→ Problem description
Print, please, exactly the lines from the one with "TFT pin RES: RX -> 9" through the final line of the data below, with both ends included and the pictures left out.

Structured diff data
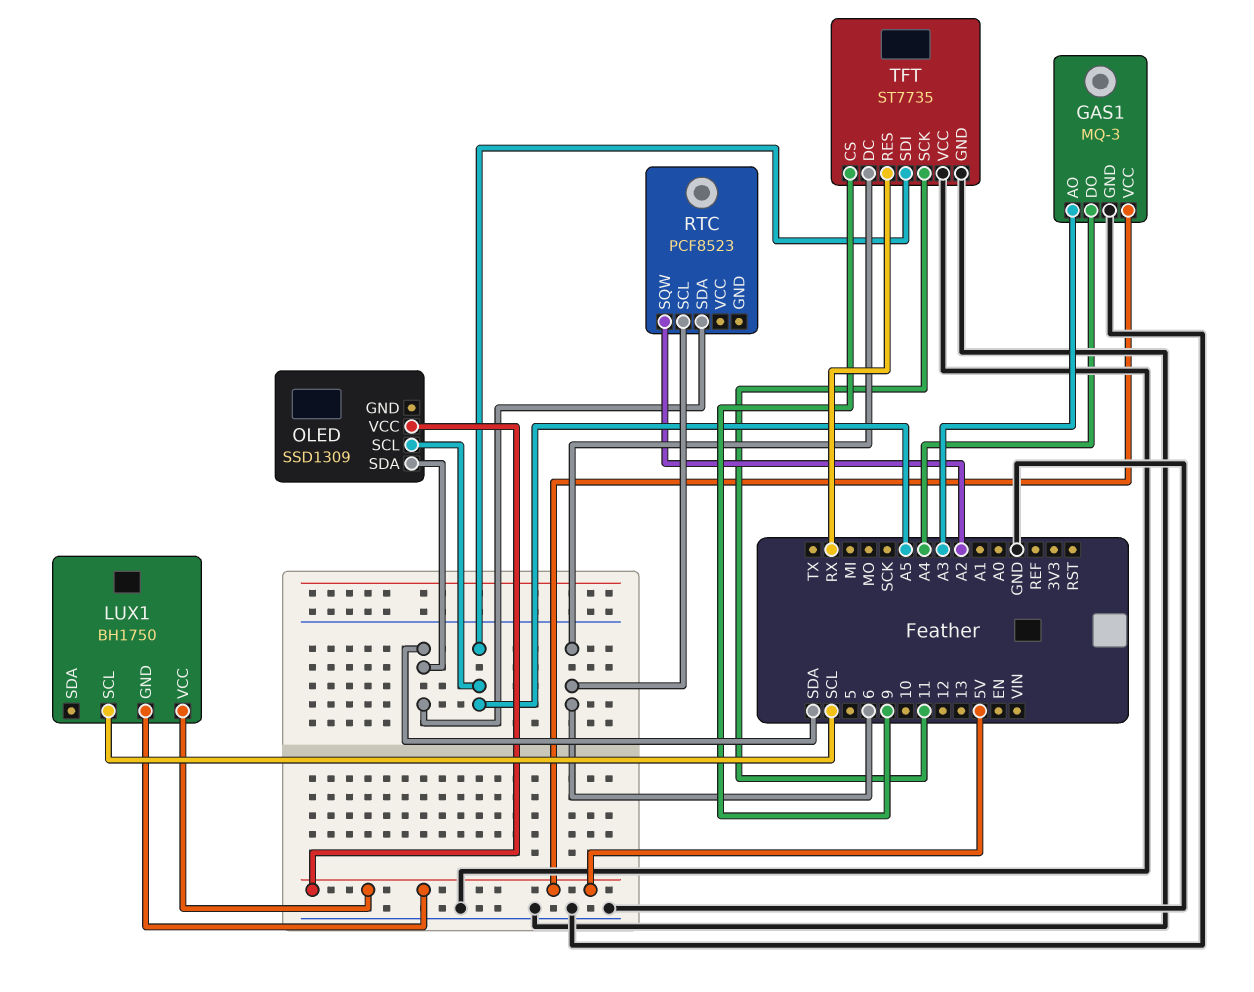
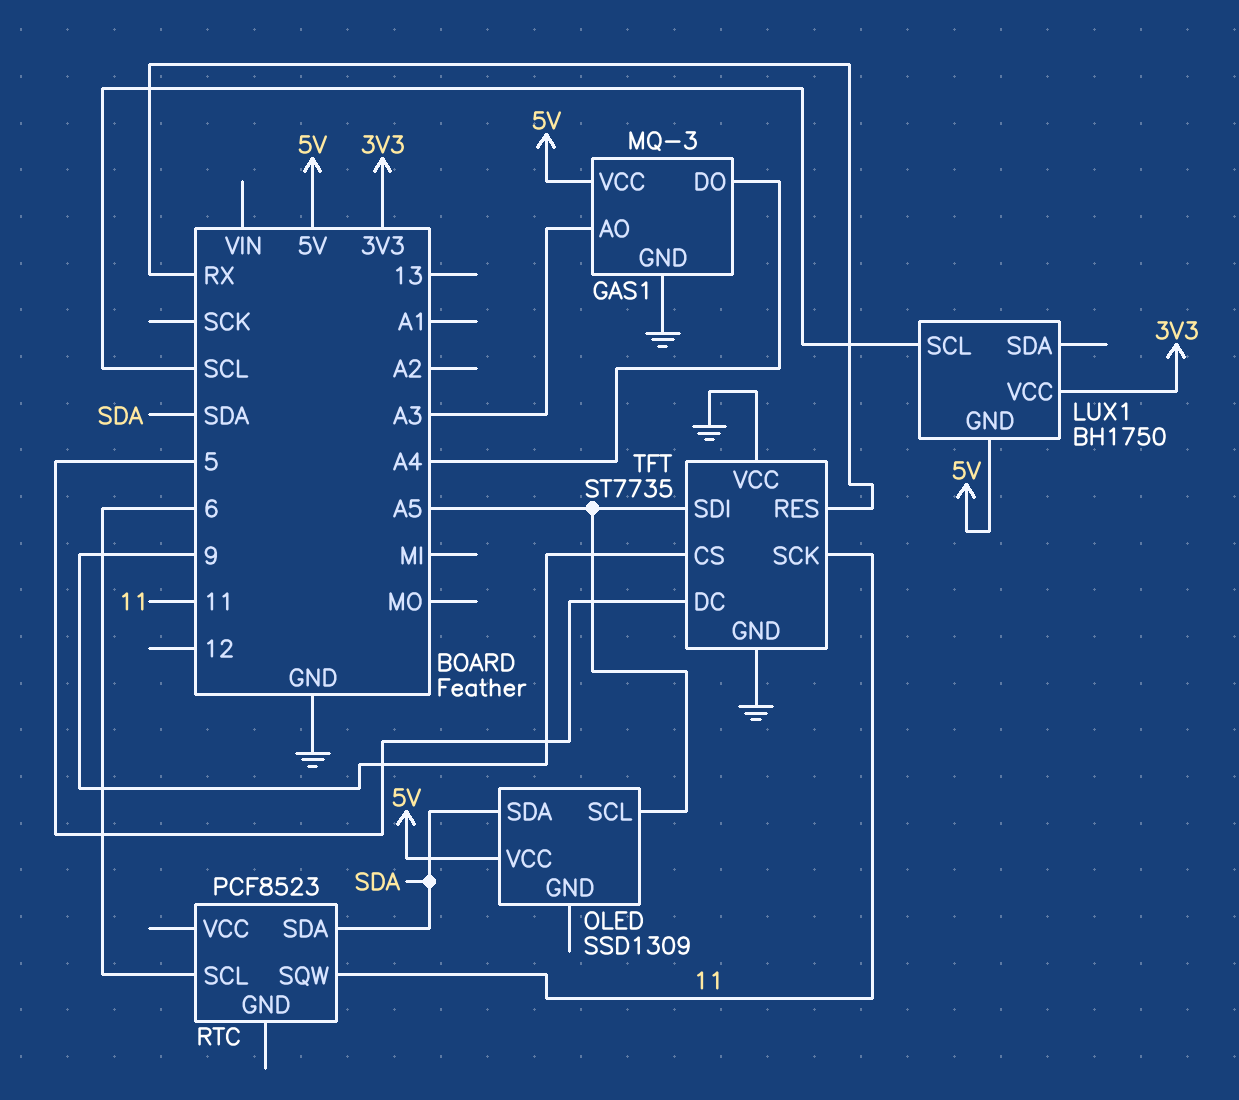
LUX1 pin VCC: 5V -> 3V3
RTC pin SQW: A2 -> 11
TFT pin DC: 6 -> 5

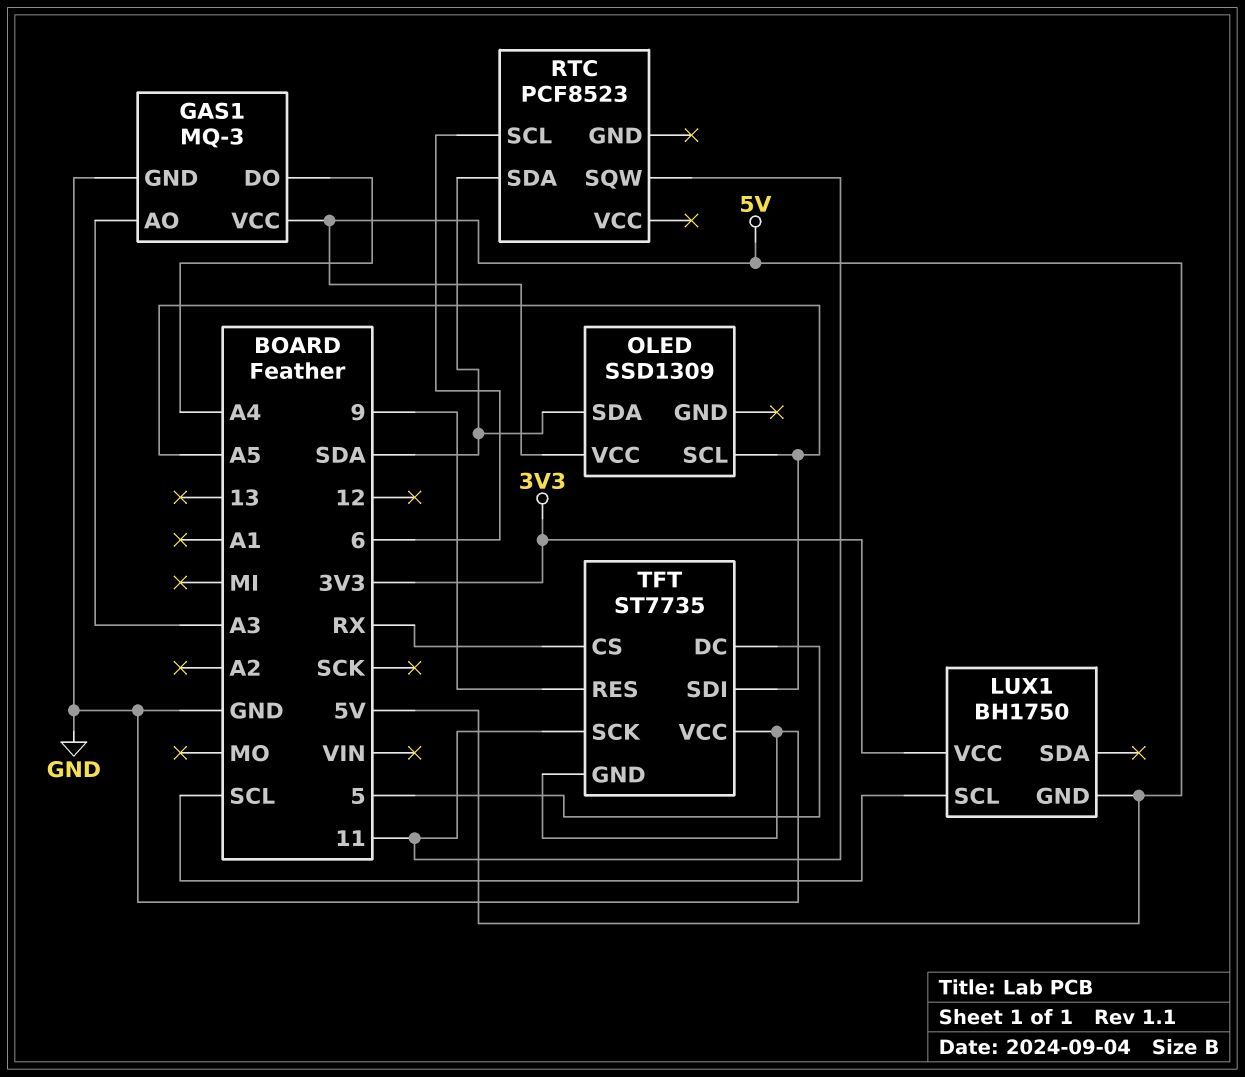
TFT pin CS: 9 -> RX
TFT pin RES: RX -> 9

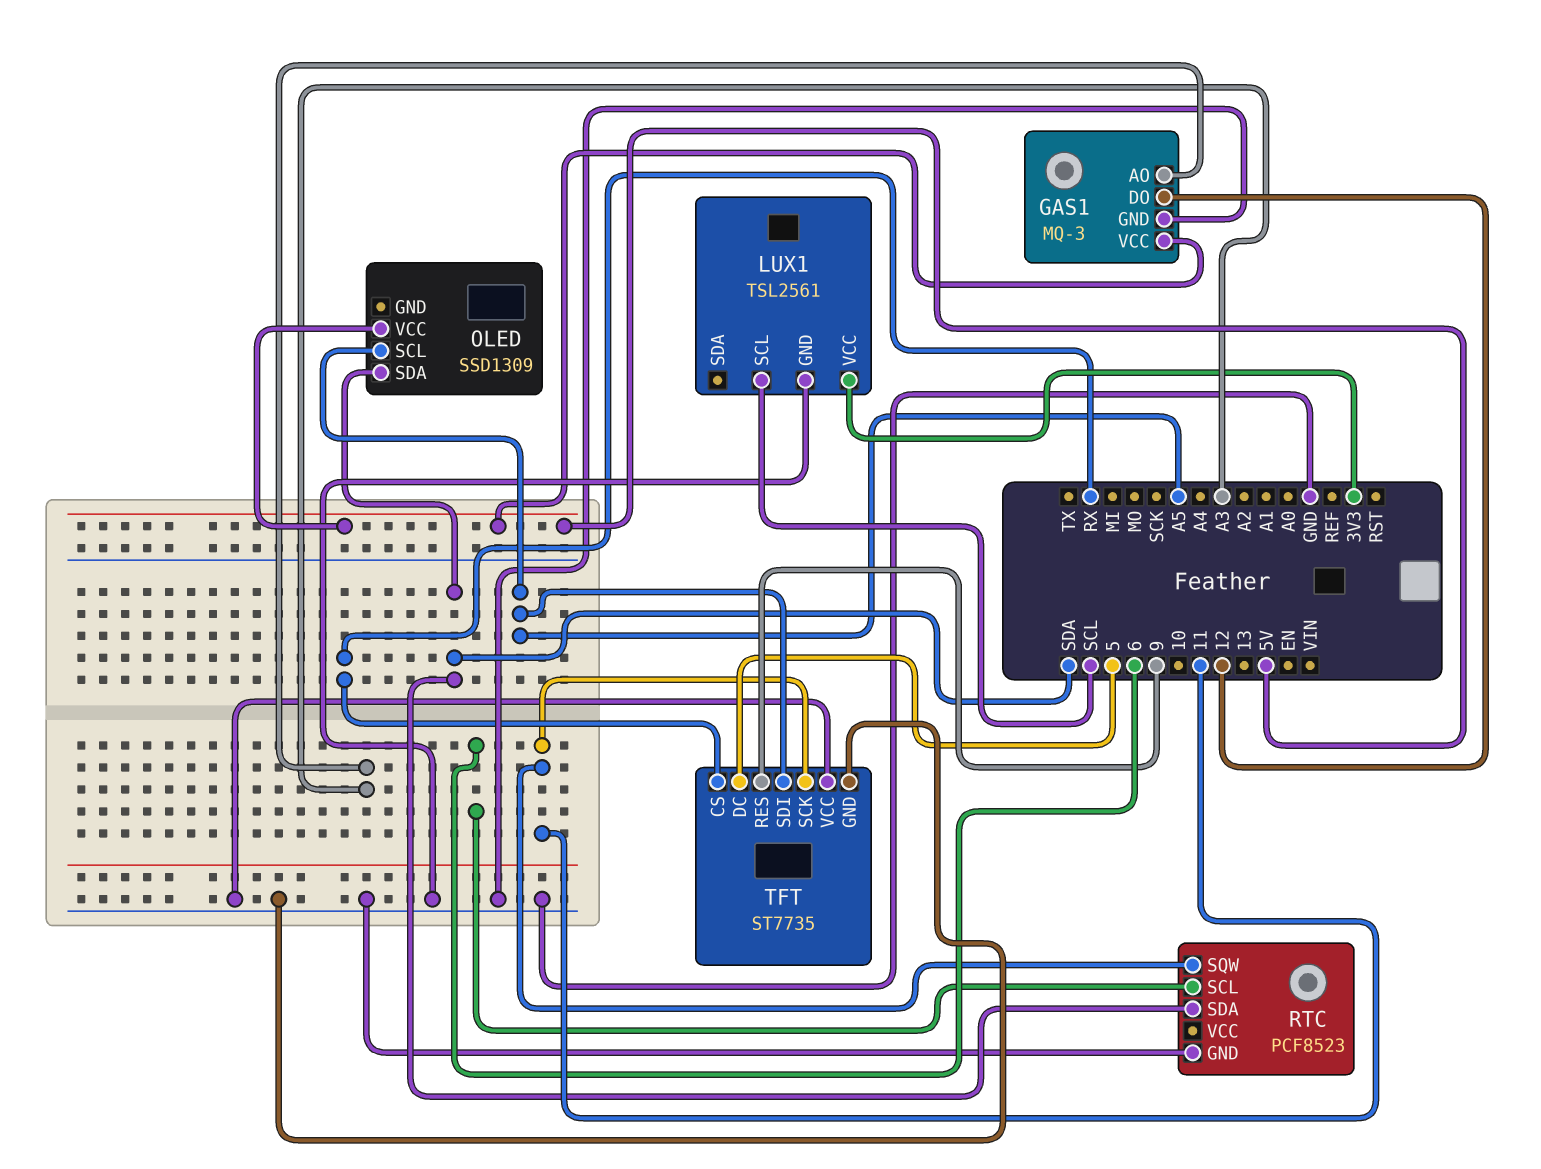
GAS1 pin DO: A4 -> 12
LUX1: BH1750 -> TSL2561
LUX1 pin GND: 5V -> GND
RTC pin GND: none -> GND

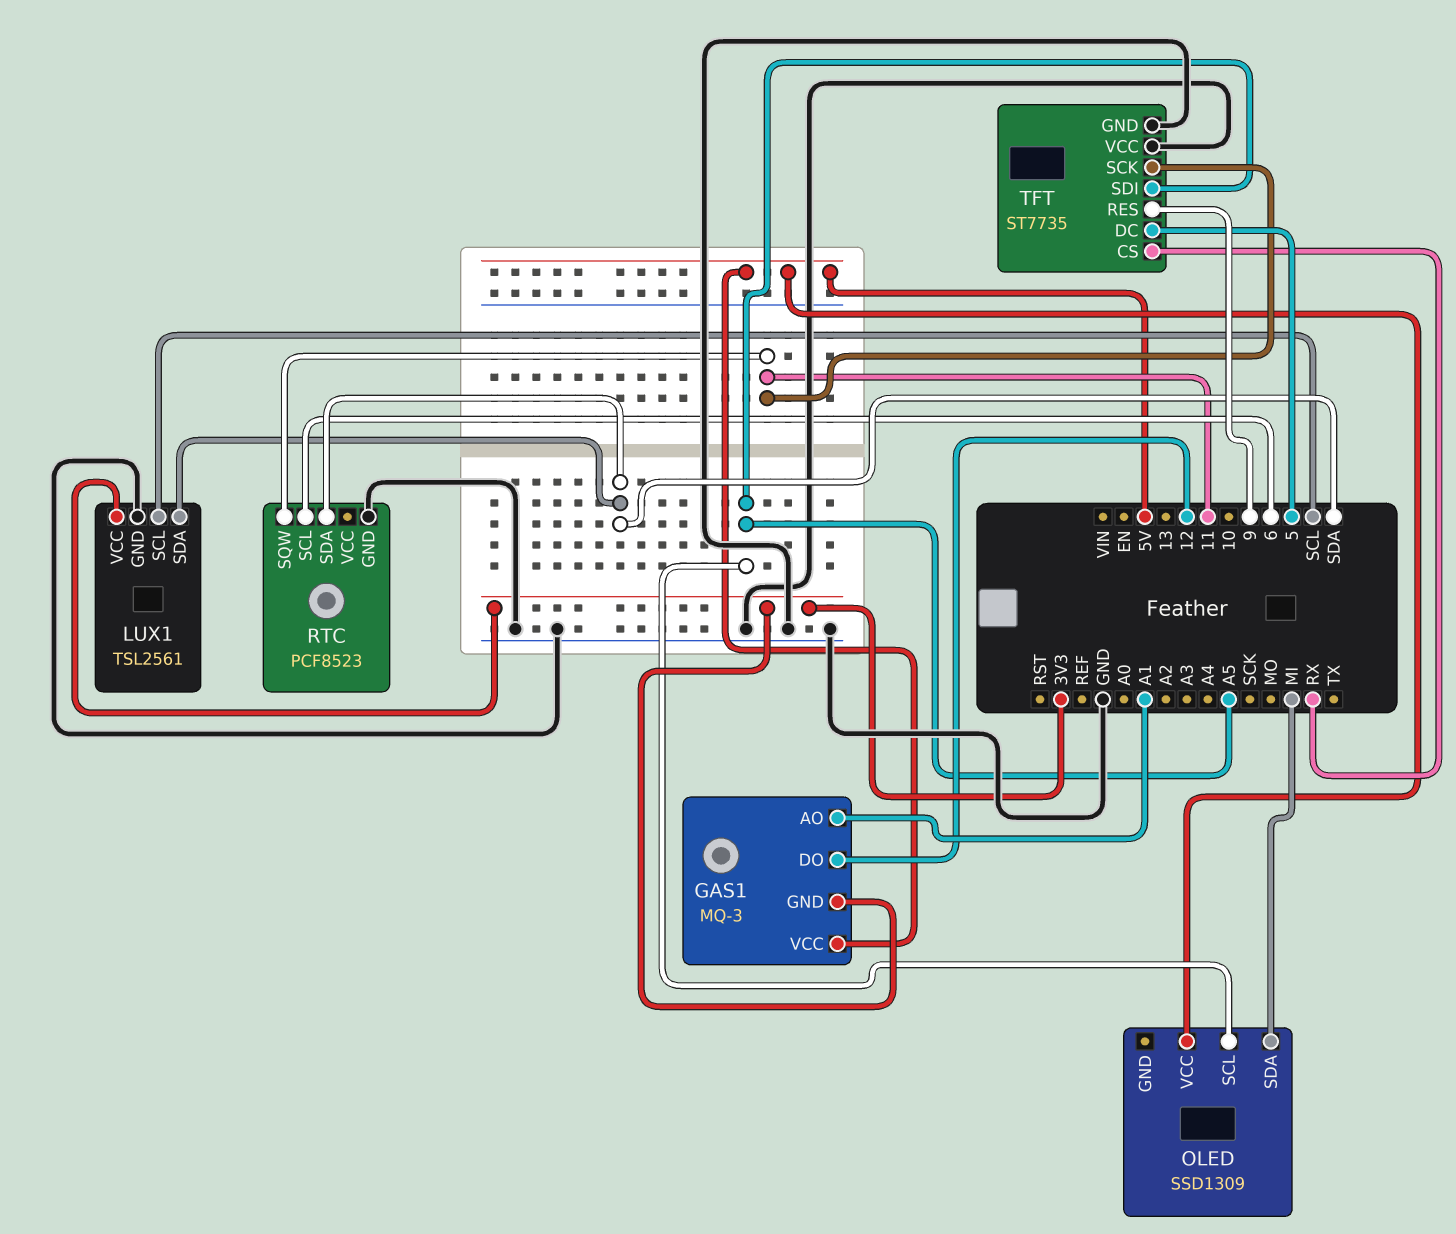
GAS1 pin AO: A3 -> A1
GAS1 pin GND: GND -> 3V3
LUX1 pin SDA: none -> SDA
OLED pin SDA: SDA -> MI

→ Task result
TFT pin RES: RX -> 9

GAS1 pin DO: A4 -> 12
LUX1: BH1750 -> TSL2561
LUX1 pin GND: 5V -> GND
RTC pin GND: none -> GND

GAS1 pin AO: A3 -> A1
GAS1 pin GND: GND -> 3V3
LUX1 pin SDA: none -> SDA
OLED pin SDA: SDA -> MI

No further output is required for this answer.